Exercise description:
Please count the lines with the word "grey" in the material below, then state the number by itself.

BEGIN Dataset records

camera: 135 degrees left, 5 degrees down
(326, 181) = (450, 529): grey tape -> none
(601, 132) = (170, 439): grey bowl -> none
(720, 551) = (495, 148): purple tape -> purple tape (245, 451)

END Dataset records
BEGIN Dataset records

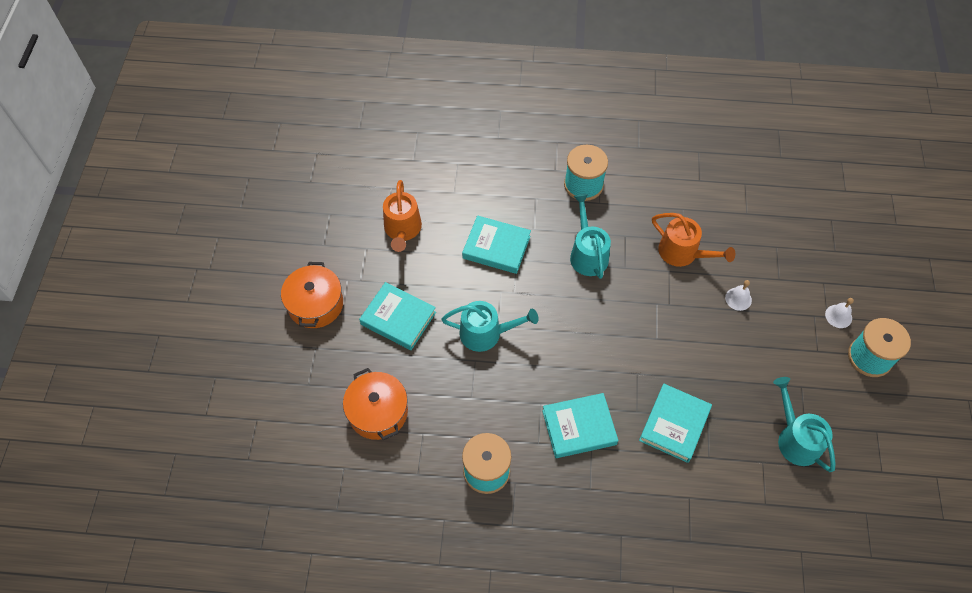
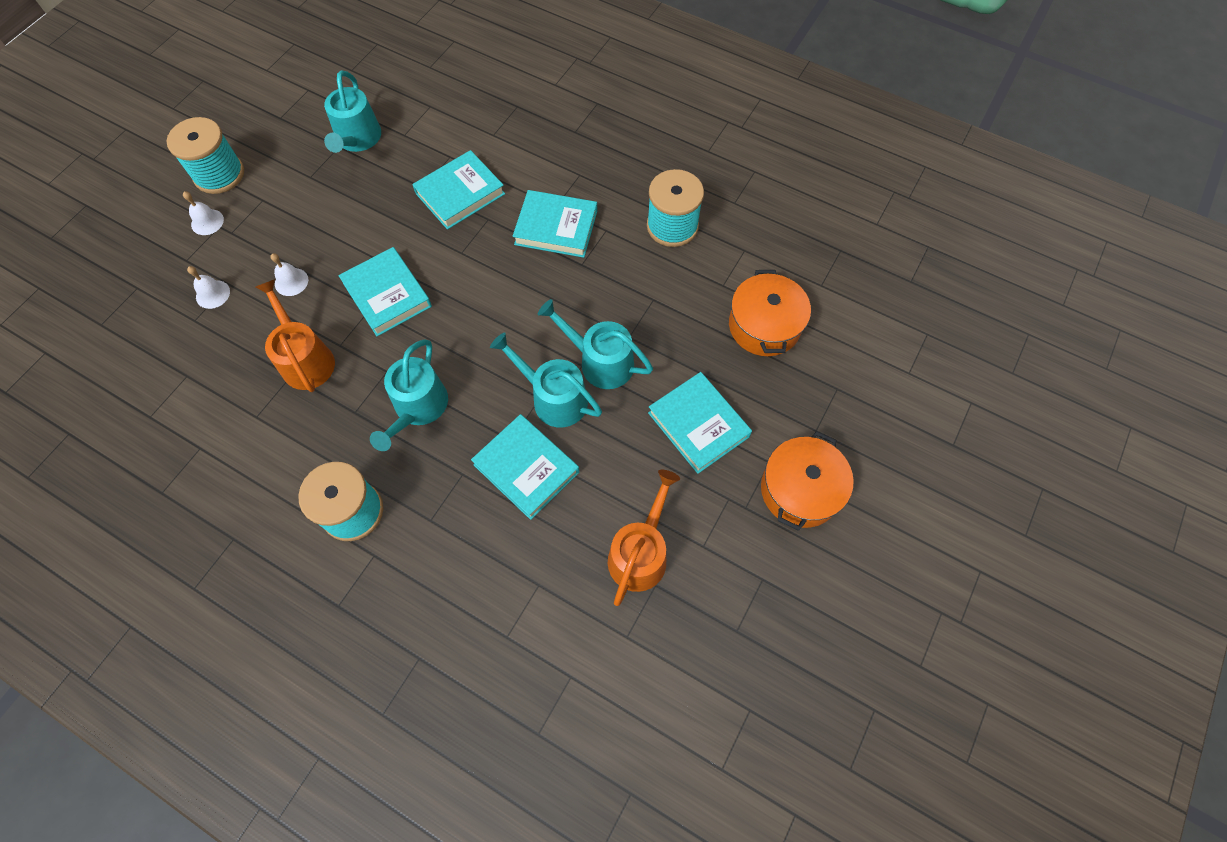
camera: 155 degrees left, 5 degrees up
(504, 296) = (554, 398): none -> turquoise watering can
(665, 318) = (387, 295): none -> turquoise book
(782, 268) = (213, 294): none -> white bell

END Dataset records
BEGIN Dataset records

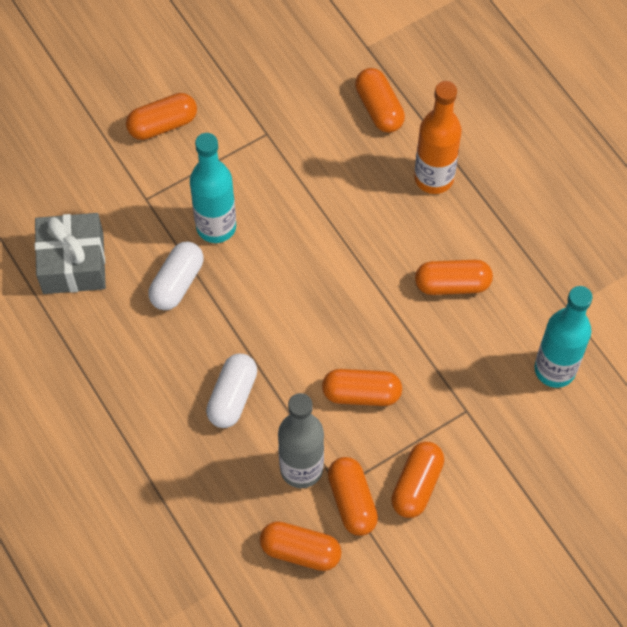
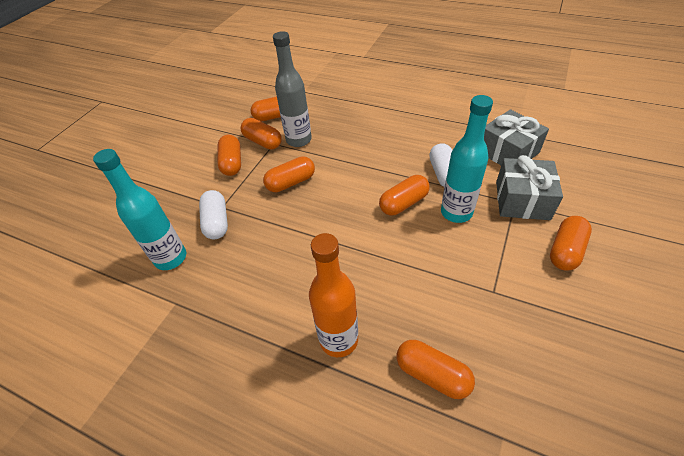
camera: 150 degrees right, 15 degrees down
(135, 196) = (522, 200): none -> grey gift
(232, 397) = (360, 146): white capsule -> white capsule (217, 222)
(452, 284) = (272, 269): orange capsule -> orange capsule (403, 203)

END Dataset records

Response to the task:
3